-- ASSIGNED TASK --
Of all the entries below, only the lines from the one with "(360, 162) = (523, 300): green" up to and including the one with "camera: 10 degrees right, 0 degrees up" are to be duplicated exactly.

BEGIN SUPPLIED ENTRIES

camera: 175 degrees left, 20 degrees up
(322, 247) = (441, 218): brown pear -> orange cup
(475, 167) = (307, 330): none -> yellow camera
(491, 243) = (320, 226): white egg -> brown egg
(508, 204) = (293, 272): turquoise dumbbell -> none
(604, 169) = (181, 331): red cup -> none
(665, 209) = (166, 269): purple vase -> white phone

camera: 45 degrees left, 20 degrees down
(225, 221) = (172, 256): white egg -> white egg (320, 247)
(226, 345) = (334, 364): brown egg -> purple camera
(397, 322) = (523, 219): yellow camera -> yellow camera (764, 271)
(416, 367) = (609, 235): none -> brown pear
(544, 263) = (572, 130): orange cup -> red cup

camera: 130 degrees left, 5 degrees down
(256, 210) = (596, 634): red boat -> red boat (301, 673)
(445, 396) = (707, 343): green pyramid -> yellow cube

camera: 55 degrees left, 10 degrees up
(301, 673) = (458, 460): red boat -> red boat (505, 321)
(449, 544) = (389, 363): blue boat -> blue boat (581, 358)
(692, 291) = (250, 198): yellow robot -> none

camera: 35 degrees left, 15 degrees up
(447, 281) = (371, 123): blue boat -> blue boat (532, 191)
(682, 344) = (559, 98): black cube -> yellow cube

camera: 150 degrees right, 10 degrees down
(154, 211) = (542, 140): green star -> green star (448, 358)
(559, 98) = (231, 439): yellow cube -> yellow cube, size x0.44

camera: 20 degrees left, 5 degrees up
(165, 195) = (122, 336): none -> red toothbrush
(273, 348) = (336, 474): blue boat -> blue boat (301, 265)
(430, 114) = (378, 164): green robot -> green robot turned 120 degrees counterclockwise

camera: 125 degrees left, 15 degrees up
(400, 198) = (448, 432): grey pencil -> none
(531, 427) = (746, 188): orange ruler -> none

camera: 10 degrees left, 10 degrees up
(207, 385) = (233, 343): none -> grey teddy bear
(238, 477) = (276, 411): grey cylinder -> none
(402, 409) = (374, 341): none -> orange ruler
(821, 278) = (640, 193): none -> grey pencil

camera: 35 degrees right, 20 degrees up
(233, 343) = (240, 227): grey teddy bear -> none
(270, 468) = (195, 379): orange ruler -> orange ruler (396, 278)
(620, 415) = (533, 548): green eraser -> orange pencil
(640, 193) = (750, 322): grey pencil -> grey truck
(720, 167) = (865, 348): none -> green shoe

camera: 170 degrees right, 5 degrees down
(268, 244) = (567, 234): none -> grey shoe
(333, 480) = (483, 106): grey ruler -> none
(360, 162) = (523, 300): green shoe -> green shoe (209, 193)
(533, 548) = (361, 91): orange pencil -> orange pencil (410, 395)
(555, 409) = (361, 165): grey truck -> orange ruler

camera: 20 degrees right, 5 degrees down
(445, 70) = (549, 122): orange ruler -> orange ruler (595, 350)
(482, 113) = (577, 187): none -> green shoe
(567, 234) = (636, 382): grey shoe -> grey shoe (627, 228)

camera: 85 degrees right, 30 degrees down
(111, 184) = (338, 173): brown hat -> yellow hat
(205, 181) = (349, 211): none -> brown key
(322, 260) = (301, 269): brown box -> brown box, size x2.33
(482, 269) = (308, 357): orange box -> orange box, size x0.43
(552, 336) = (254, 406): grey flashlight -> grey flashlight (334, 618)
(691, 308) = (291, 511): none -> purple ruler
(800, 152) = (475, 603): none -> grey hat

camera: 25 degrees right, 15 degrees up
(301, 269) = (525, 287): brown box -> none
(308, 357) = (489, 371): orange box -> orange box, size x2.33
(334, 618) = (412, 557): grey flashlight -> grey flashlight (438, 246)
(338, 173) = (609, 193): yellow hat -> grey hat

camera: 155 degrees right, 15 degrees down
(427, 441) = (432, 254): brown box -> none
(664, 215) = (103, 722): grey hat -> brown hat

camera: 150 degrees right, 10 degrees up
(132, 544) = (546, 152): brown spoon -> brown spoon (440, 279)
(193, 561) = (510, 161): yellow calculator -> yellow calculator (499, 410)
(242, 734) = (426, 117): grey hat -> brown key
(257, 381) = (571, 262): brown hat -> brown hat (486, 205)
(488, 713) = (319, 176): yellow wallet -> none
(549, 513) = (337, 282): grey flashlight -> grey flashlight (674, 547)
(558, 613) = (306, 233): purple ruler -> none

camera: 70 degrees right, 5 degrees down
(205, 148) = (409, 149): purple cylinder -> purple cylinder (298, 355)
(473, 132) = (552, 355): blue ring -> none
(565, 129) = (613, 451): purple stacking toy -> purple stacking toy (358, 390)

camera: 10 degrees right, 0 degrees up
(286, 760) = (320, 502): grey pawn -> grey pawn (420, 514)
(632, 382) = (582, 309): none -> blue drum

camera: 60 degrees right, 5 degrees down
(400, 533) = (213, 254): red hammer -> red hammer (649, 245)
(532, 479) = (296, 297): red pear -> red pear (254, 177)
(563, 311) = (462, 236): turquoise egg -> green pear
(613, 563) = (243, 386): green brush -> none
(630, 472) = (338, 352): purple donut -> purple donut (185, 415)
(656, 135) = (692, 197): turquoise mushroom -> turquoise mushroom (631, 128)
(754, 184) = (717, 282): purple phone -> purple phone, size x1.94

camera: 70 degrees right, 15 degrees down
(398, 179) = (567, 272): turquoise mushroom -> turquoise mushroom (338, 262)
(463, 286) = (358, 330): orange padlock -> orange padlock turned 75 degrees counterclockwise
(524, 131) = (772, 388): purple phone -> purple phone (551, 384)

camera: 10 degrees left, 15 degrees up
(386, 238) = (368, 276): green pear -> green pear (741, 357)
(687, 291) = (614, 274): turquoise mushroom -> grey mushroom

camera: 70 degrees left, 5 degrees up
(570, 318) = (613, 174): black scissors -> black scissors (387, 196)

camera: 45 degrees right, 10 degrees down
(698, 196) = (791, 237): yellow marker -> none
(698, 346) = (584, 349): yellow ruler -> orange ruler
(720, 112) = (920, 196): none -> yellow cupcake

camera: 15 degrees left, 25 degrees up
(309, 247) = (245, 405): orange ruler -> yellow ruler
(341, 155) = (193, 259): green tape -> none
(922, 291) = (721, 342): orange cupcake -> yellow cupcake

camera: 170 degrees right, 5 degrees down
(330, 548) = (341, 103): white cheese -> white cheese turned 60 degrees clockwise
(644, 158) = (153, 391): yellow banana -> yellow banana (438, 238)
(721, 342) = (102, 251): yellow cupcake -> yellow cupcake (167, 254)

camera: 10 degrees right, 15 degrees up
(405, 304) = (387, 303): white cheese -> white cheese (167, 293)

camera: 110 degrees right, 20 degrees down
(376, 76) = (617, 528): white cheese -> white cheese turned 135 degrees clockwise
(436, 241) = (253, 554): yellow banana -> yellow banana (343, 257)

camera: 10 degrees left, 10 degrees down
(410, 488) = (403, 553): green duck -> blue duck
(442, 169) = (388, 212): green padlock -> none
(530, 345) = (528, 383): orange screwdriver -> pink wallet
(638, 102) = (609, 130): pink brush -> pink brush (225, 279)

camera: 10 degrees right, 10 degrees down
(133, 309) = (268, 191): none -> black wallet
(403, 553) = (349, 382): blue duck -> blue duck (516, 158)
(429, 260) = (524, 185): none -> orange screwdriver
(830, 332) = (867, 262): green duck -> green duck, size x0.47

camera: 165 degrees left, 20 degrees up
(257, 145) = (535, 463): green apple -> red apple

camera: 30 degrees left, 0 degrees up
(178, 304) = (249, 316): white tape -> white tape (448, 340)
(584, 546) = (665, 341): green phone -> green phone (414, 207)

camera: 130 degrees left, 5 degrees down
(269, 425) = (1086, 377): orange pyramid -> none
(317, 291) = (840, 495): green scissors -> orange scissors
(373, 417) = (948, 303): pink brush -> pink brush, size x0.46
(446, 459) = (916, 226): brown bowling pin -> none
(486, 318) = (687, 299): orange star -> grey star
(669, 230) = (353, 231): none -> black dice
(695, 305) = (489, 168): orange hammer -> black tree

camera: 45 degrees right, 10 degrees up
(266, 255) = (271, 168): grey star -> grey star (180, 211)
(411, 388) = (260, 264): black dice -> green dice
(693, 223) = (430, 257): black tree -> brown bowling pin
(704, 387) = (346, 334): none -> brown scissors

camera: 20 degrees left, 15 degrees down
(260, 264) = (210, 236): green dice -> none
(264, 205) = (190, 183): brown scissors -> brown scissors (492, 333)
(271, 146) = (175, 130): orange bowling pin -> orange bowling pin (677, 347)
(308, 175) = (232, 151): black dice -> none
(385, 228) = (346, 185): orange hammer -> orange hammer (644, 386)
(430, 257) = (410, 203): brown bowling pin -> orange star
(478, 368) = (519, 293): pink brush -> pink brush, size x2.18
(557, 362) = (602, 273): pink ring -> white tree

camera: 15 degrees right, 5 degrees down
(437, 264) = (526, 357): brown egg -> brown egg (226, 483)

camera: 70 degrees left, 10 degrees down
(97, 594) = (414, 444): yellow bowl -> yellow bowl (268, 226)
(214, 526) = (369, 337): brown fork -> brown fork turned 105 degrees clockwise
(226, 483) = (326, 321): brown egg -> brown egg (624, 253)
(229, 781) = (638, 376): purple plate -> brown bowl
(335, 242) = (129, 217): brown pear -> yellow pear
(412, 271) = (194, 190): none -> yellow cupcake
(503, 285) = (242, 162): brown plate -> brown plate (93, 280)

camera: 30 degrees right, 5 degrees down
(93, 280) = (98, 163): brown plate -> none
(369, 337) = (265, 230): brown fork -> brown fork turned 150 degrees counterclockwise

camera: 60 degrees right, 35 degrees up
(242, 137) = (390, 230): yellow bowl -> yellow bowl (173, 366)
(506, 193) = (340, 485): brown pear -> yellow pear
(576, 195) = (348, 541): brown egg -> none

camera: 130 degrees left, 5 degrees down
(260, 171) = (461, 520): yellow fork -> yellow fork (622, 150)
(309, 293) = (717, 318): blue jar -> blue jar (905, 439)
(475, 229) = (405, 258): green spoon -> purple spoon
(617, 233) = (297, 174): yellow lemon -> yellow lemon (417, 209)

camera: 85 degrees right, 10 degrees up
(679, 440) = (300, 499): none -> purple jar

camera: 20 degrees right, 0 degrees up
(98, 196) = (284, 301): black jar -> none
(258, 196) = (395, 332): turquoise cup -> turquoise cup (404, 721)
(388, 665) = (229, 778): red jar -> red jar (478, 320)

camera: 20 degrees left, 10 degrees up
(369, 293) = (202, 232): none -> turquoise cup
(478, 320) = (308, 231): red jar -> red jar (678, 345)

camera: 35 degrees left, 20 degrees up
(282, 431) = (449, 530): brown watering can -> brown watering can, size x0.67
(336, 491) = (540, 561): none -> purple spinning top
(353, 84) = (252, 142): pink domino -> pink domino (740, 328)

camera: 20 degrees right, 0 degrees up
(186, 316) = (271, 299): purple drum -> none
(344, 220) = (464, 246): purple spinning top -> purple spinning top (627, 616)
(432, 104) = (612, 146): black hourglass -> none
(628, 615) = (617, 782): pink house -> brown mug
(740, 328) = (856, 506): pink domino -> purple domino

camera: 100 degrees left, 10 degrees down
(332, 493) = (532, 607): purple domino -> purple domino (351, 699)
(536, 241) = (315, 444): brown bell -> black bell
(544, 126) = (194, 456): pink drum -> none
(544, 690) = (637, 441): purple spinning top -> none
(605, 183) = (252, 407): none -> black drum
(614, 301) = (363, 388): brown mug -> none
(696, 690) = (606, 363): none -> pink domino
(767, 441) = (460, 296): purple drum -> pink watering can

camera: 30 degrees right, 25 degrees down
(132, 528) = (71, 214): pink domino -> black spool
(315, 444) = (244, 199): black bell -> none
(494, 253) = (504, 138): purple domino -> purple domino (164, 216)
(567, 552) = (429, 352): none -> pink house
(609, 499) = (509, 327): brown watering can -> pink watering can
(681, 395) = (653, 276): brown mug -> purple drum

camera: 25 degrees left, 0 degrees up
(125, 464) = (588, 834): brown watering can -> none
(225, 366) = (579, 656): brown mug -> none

END SUPPLIED ENTRIES

-- SOLUTION TO THIS TASK --
(360, 162) = (523, 300): green shoe -> green shoe (209, 193)
(533, 548) = (361, 91): orange pencil -> orange pencil (410, 395)
(555, 409) = (361, 165): grey truck -> orange ruler

camera: 20 degrees right, 5 degrees down
(445, 70) = (549, 122): orange ruler -> orange ruler (595, 350)
(482, 113) = (577, 187): none -> green shoe
(567, 234) = (636, 382): grey shoe -> grey shoe (627, 228)

camera: 85 degrees right, 30 degrees down
(111, 184) = (338, 173): brown hat -> yellow hat
(205, 181) = (349, 211): none -> brown key
(322, 260) = (301, 269): brown box -> brown box, size x2.33
(482, 269) = (308, 357): orange box -> orange box, size x0.43
(552, 336) = (254, 406): grey flashlight -> grey flashlight (334, 618)
(691, 308) = (291, 511): none -> purple ruler
(800, 152) = (475, 603): none -> grey hat

camera: 25 degrees right, 15 degrees up
(301, 269) = (525, 287): brown box -> none
(308, 357) = (489, 371): orange box -> orange box, size x2.33
(334, 618) = (412, 557): grey flashlight -> grey flashlight (438, 246)
(338, 173) = (609, 193): yellow hat -> grey hat

camera: 155 degrees right, 15 degrees down
(427, 441) = (432, 254): brown box -> none
(664, 215) = (103, 722): grey hat -> brown hat

camera: 150 degrees right, 10 degrees up
(132, 544) = (546, 152): brown spoon -> brown spoon (440, 279)
(193, 561) = (510, 161): yellow calculator -> yellow calculator (499, 410)
(242, 734) = (426, 117): grey hat -> brown key
(257, 381) = (571, 262): brown hat -> brown hat (486, 205)
(488, 713) = (319, 176): yellow wallet -> none
(549, 513) = (337, 282): grey flashlight -> grey flashlight (674, 547)
(558, 613) = (306, 233): purple ruler -> none

camera: 70 degrees right, 5 degrees down
(205, 148) = (409, 149): purple cylinder -> purple cylinder (298, 355)
(473, 132) = (552, 355): blue ring -> none
(565, 129) = (613, 451): purple stacking toy -> purple stacking toy (358, 390)

camera: 10 degrees right, 0 degrees up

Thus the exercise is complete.